What is needed: In the entries below, find the line containing "C3: 2200uF (plus" and the line containing "R6: 11k (U2/PB1, VA) -> 47k (U2/PB1, VA)". Copy those two lines and everything between them exactly, and only that.

Material for the task:
--

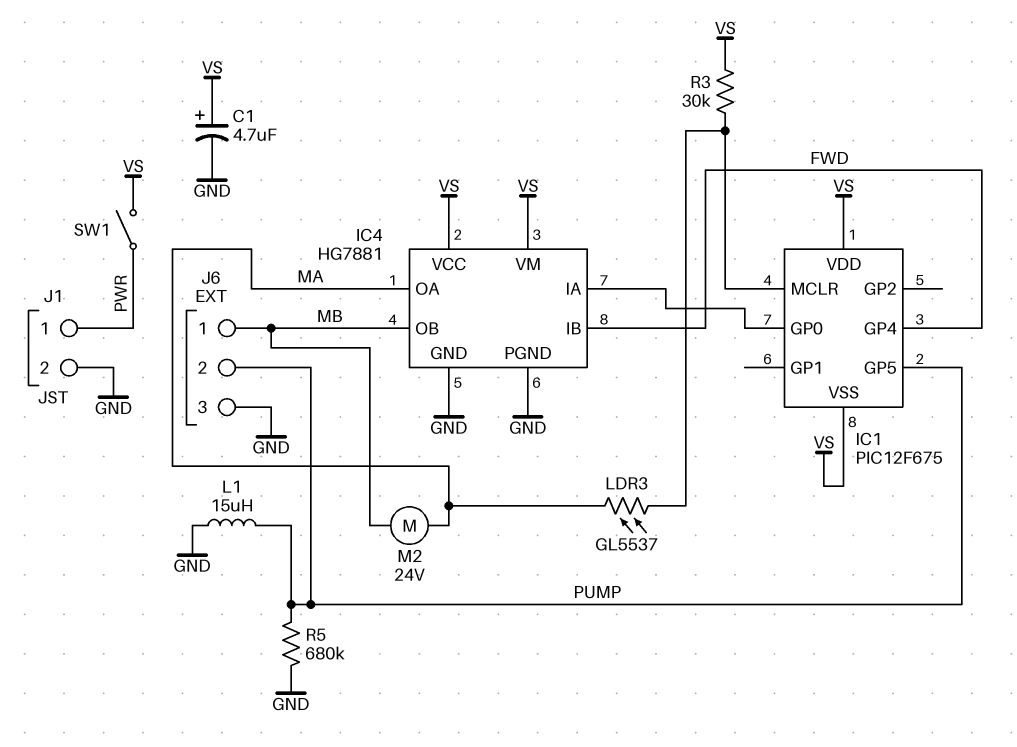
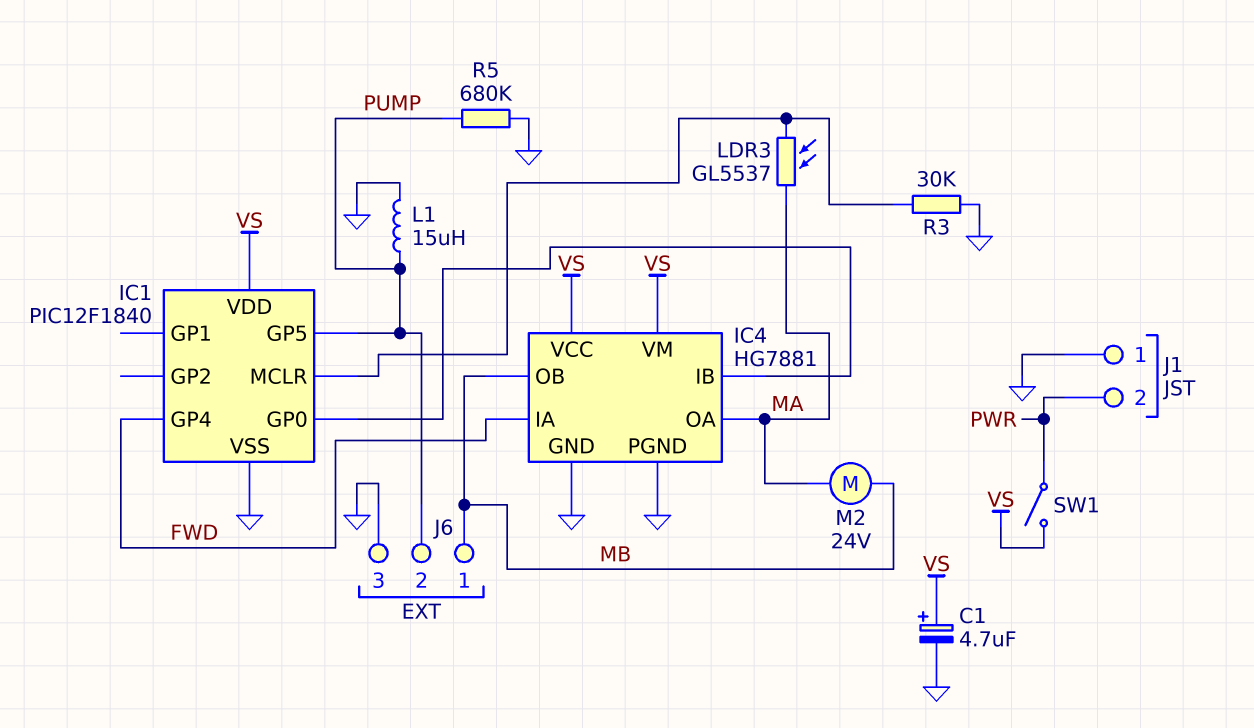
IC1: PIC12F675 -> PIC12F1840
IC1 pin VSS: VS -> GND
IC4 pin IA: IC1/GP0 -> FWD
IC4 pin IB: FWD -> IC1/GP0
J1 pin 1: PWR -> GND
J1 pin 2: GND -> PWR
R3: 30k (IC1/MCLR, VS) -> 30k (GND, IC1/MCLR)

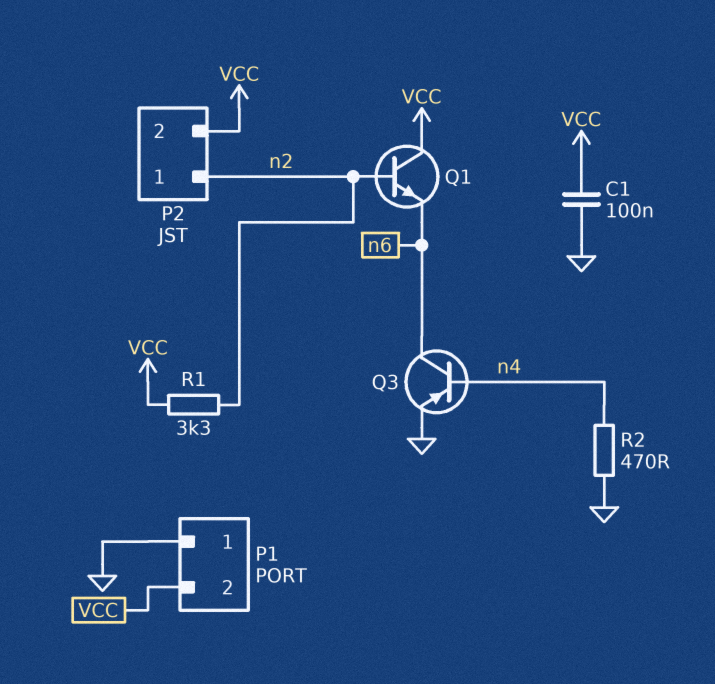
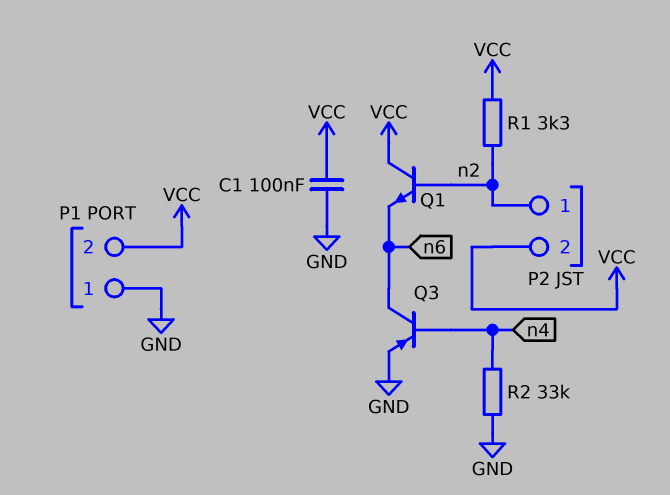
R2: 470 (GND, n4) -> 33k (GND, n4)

--

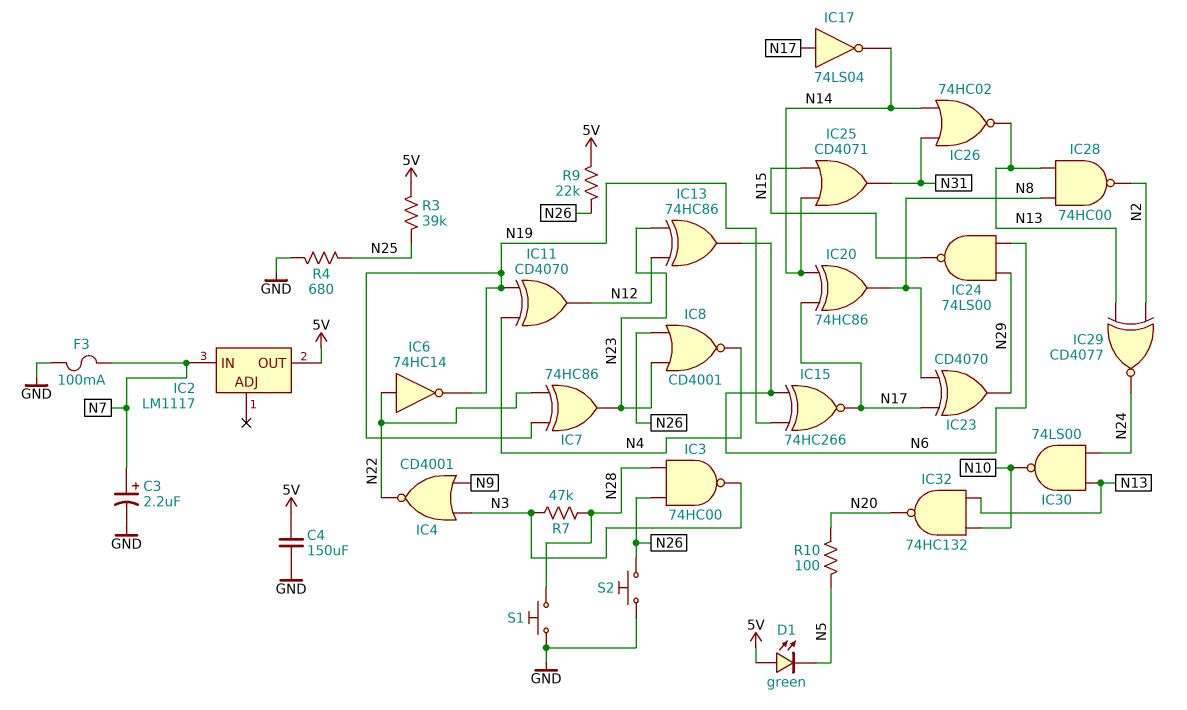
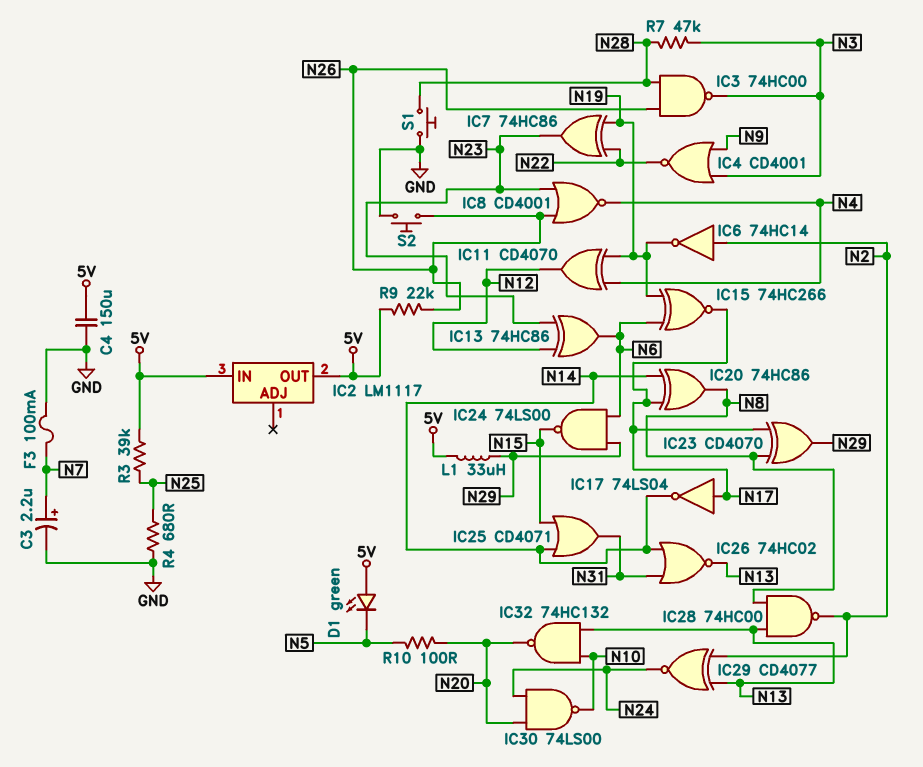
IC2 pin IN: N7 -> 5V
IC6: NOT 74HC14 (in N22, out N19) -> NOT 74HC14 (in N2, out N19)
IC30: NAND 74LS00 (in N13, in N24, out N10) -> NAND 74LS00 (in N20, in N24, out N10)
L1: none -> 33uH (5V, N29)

--

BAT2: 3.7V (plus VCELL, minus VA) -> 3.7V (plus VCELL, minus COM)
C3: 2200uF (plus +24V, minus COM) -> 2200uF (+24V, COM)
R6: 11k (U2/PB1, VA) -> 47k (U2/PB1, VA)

--

Exercise solution:
C3: 2200uF (plus +24V, minus COM) -> 2200uF (+24V, COM)
R6: 11k (U2/PB1, VA) -> 47k (U2/PB1, VA)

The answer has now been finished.